* **What is required**
Only the lines from the start of the entries up to and including the line with "[97, 464, 205, 538]" should be written out, exactly as they stand.

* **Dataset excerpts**
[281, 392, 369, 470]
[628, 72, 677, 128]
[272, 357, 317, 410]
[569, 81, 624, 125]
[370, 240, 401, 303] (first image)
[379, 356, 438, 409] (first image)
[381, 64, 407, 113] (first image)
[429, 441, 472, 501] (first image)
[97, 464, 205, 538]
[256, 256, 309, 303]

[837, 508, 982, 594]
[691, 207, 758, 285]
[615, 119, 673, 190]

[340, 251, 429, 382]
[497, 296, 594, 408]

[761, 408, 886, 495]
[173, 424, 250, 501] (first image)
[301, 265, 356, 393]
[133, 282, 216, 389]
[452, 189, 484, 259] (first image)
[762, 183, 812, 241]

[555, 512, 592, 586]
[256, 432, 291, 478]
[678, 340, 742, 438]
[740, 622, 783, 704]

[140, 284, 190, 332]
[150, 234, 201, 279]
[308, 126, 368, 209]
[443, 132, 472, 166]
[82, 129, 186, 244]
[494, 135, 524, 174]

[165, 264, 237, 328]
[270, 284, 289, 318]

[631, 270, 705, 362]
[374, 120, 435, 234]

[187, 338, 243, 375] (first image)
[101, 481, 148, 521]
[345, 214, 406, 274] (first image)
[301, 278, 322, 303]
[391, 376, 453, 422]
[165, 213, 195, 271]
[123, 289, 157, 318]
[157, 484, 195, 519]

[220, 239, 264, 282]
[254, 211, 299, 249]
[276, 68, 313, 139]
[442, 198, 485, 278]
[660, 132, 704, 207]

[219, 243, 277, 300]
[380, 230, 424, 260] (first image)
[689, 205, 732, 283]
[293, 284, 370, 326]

* **Result of this exercise**
[281, 392, 369, 470]
[628, 72, 677, 128]
[272, 357, 317, 410]
[569, 81, 624, 125]
[370, 240, 401, 303] (first image)
[379, 356, 438, 409] (first image)
[381, 64, 407, 113] (first image)
[429, 441, 472, 501] (first image)
[97, 464, 205, 538]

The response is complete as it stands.